** Opening DATA SUPPLIED block **

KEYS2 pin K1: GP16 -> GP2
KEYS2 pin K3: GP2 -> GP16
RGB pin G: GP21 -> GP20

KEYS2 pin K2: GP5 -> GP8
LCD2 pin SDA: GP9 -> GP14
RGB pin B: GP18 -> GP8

** Closing DATA SUPPLIED block **
** Opening DATA SUPPLIED block **

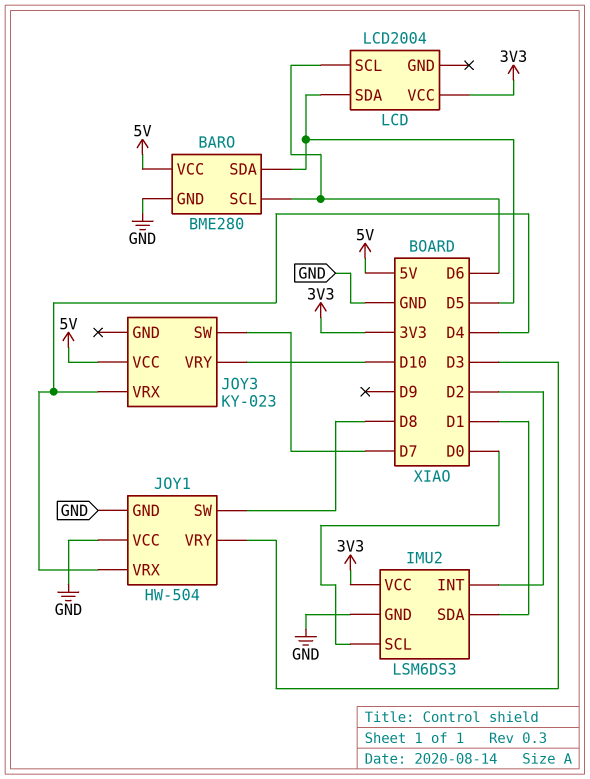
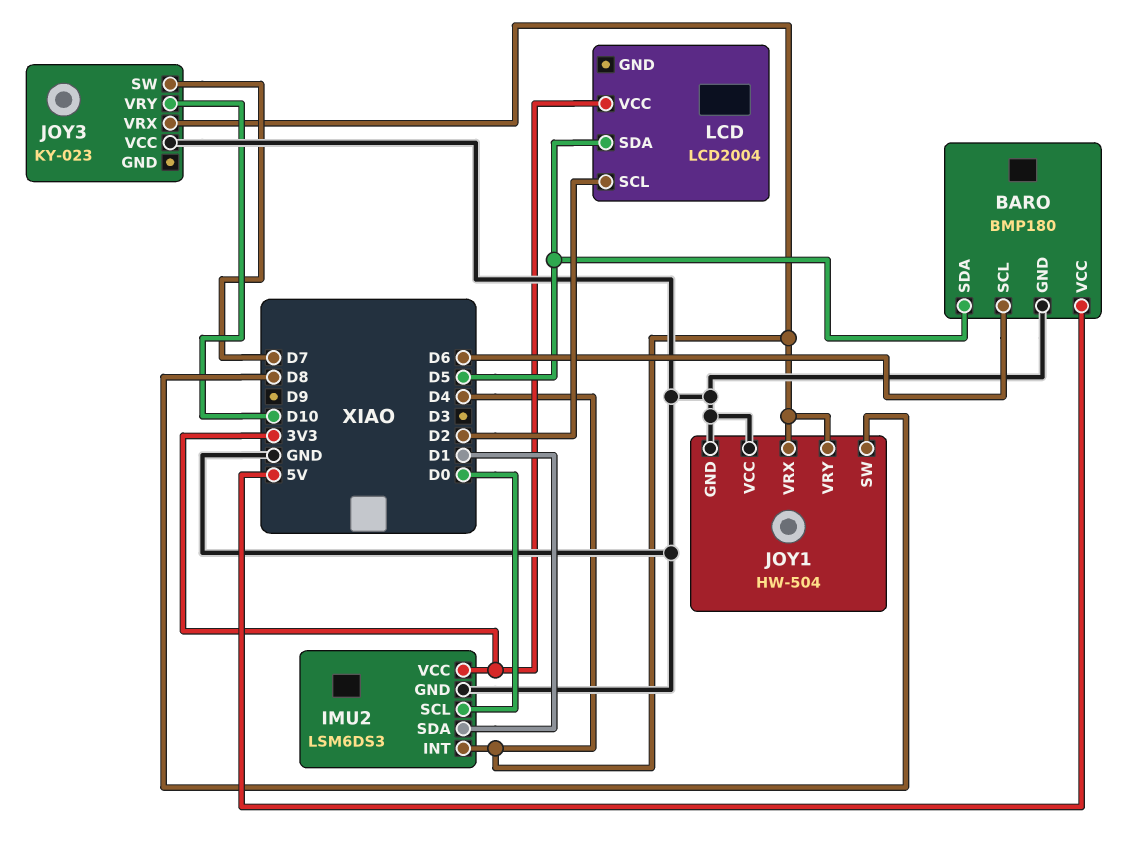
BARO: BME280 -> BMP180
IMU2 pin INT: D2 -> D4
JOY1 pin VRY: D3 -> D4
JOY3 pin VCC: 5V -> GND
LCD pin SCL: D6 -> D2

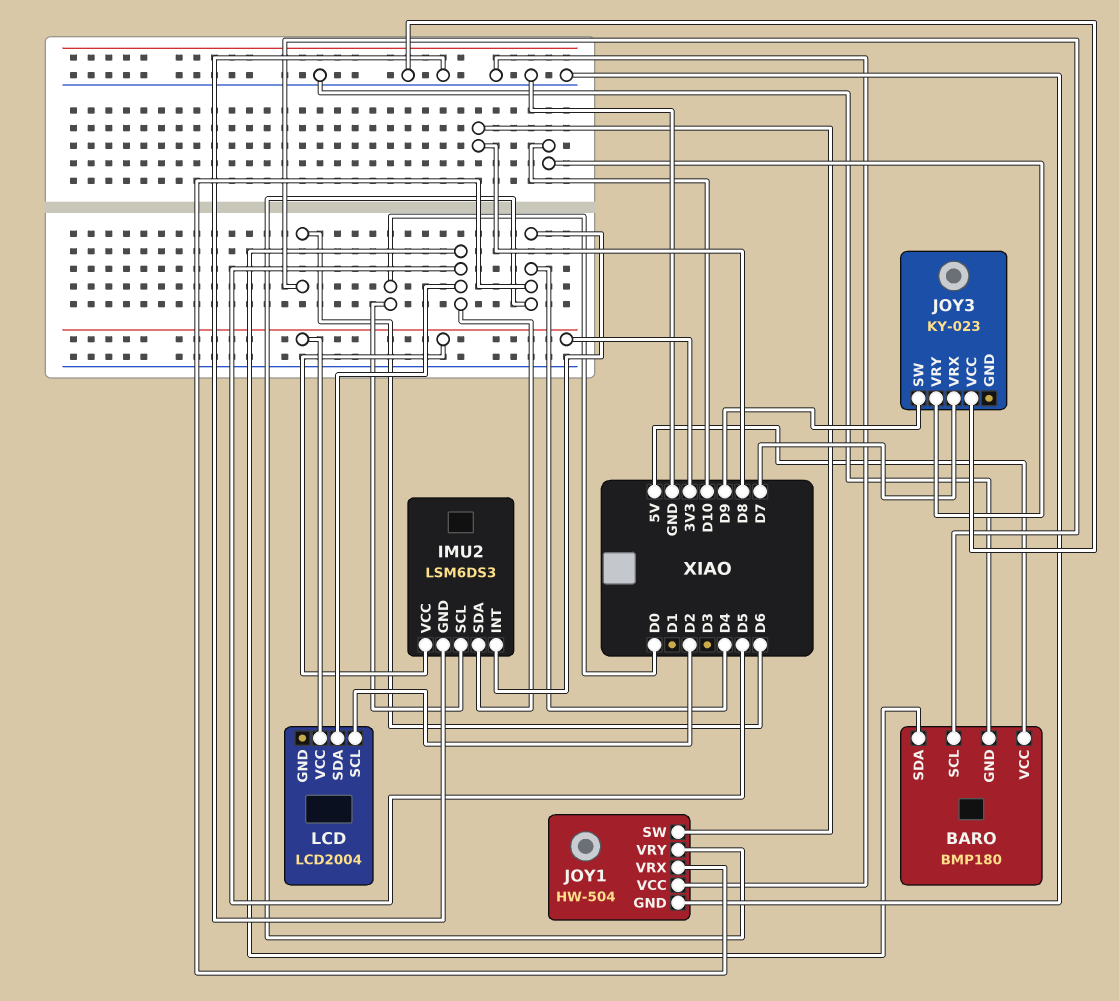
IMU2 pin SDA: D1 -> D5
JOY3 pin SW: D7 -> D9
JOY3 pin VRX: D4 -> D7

** Closing DATA SUPPLIED block **
** Opening DATA SUPPLIED block **

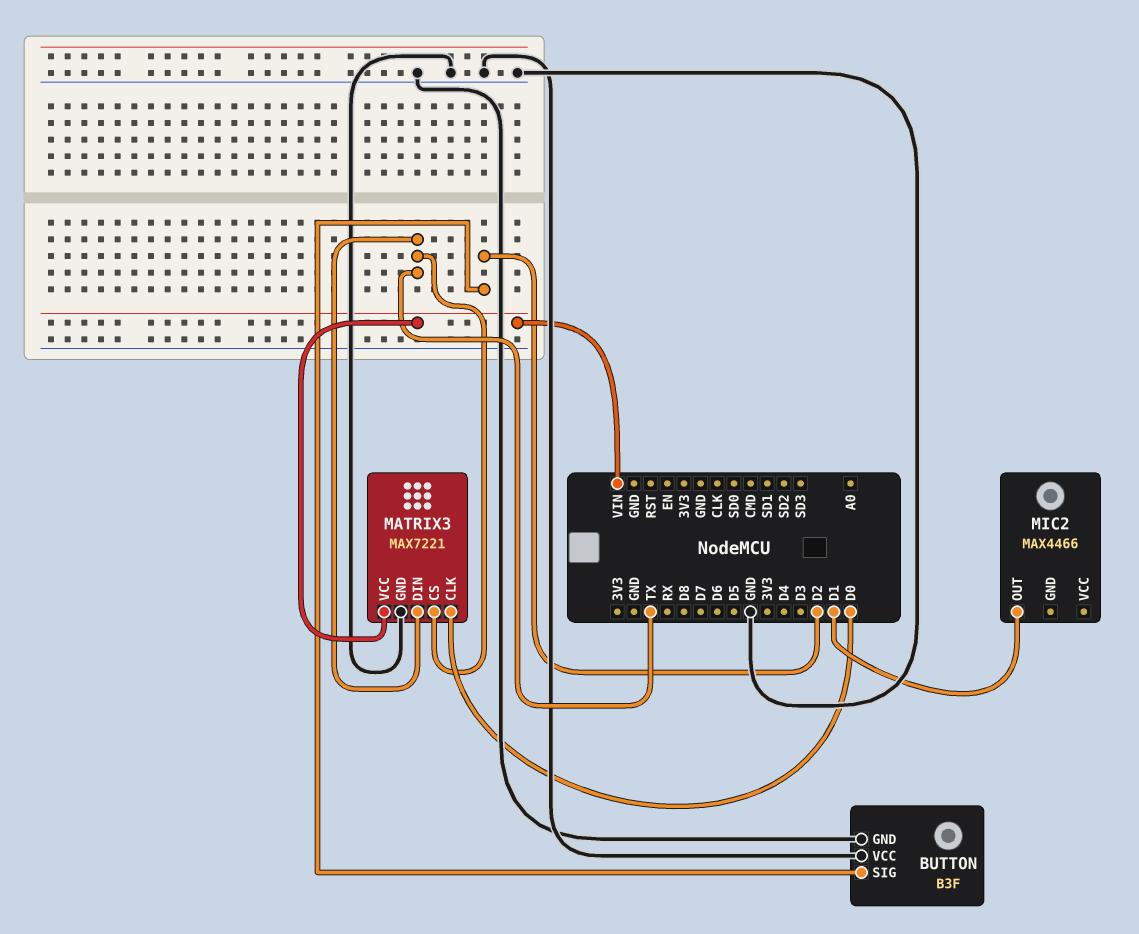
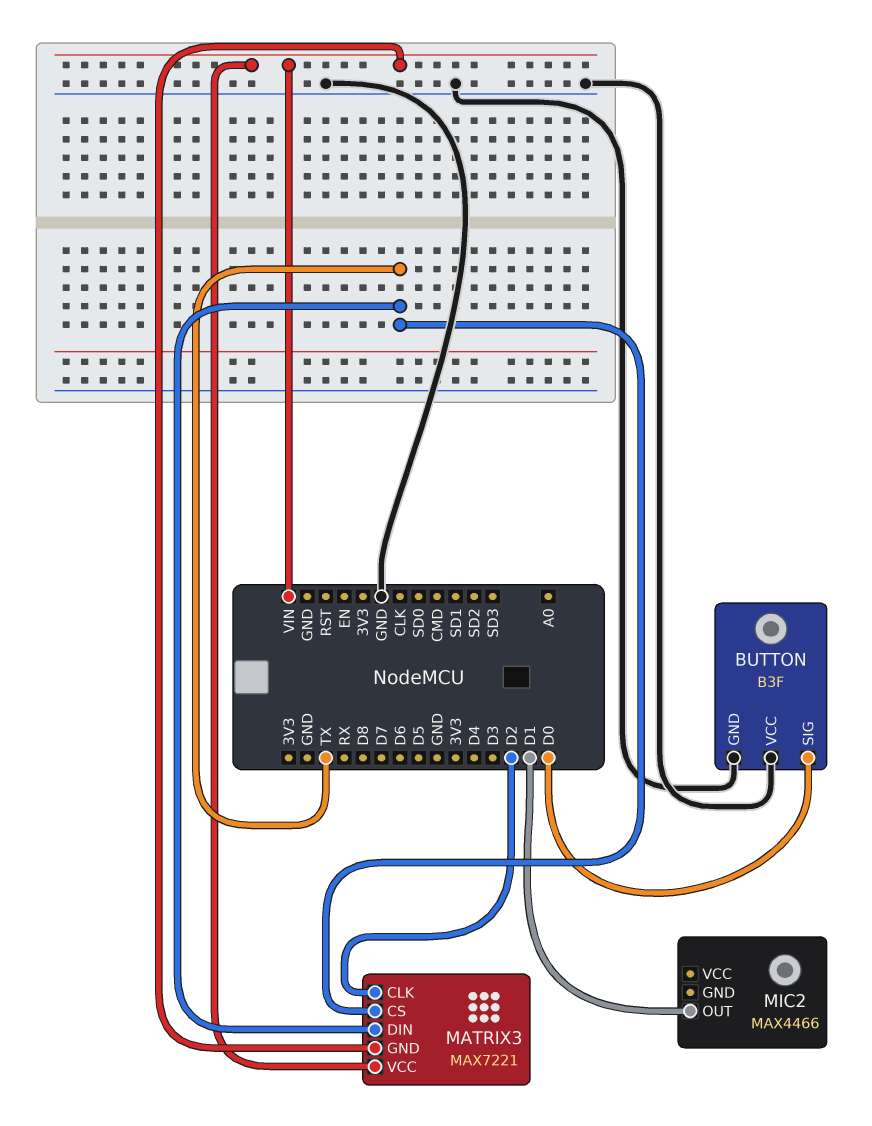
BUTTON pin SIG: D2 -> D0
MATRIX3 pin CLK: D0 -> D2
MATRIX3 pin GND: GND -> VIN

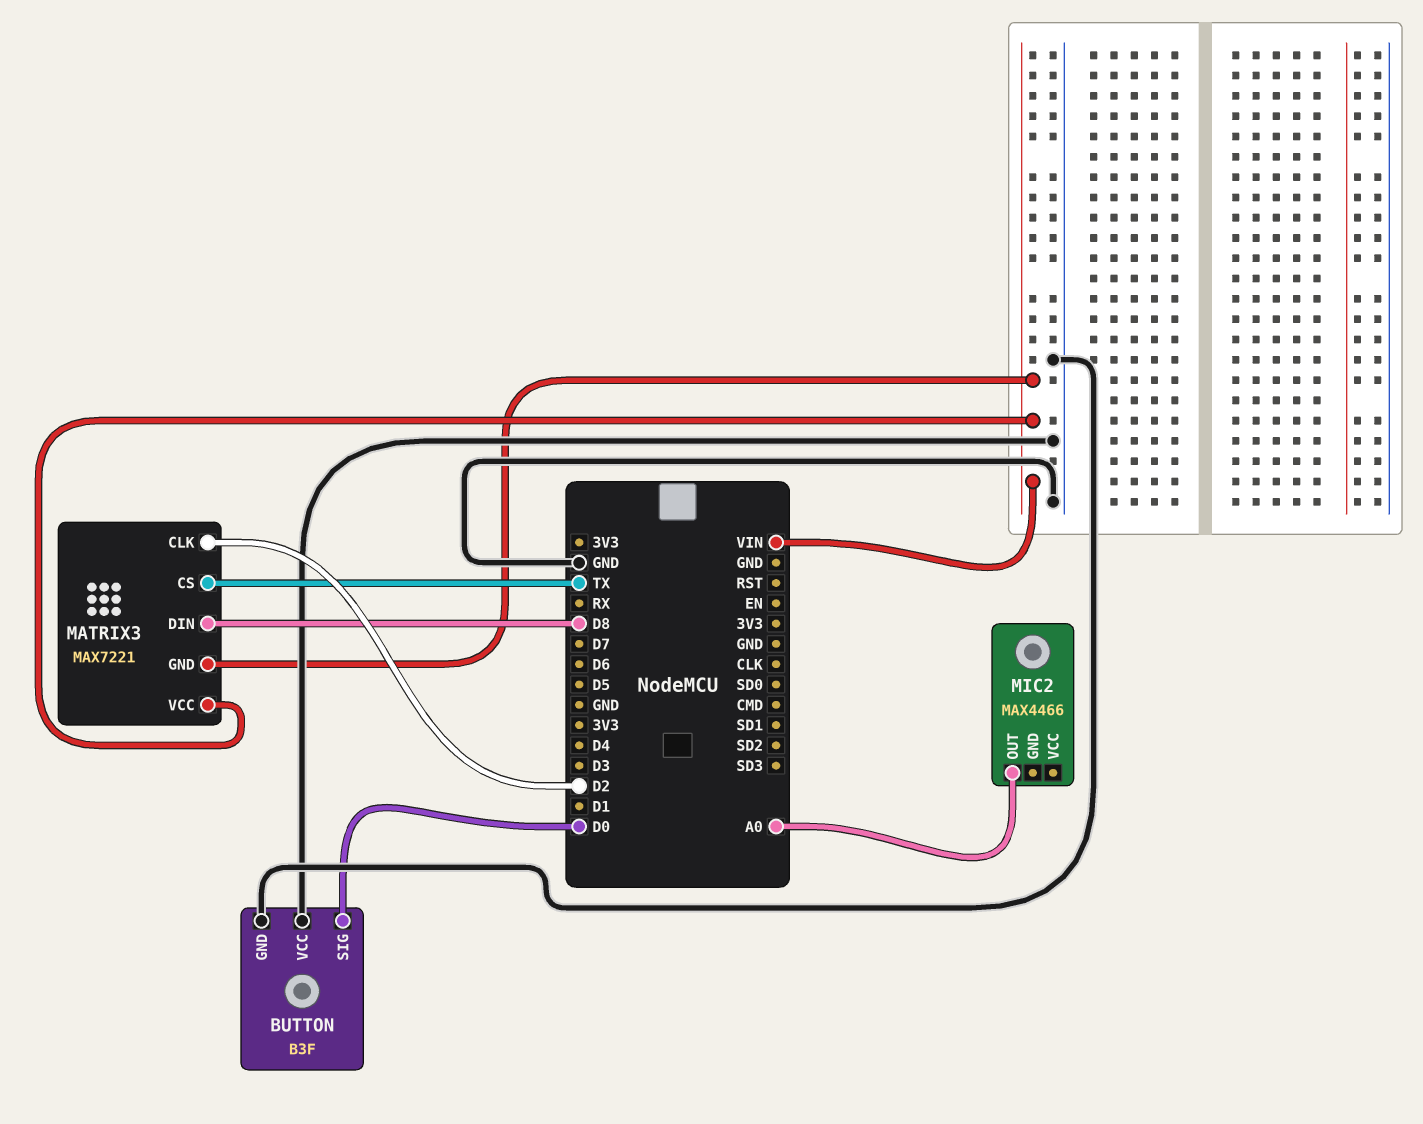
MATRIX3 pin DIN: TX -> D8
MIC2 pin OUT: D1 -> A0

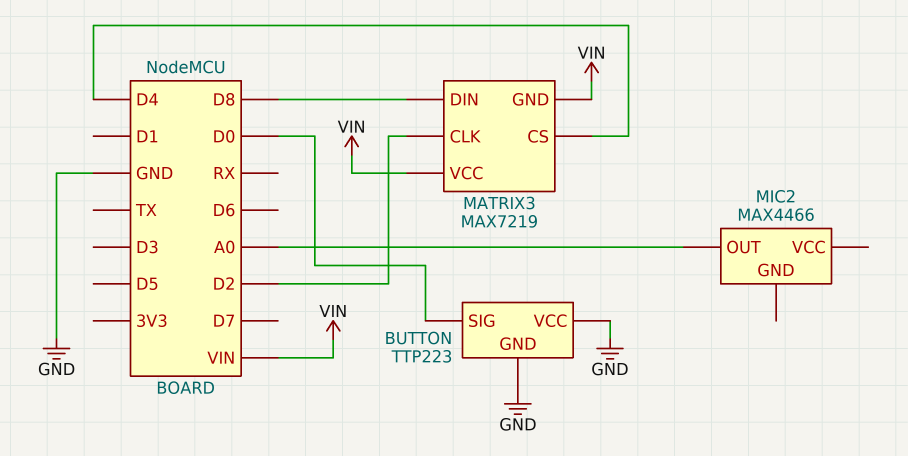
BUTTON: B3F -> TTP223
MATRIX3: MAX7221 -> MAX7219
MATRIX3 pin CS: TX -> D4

** Closing DATA SUPPLIED block **

• _WHAT IS REQUIRED_: From the material above, set down exactly the lines starting at the one with "KEYS2 pin K1: GP16 -> GP2" and ending at the one with "RGB pin B: GP18 -> GP8", end lines included.

• _WRITTEN ANSWER_:
KEYS2 pin K1: GP16 -> GP2
KEYS2 pin K3: GP2 -> GP16
RGB pin G: GP21 -> GP20

KEYS2 pin K2: GP5 -> GP8
LCD2 pin SDA: GP9 -> GP14
RGB pin B: GP18 -> GP8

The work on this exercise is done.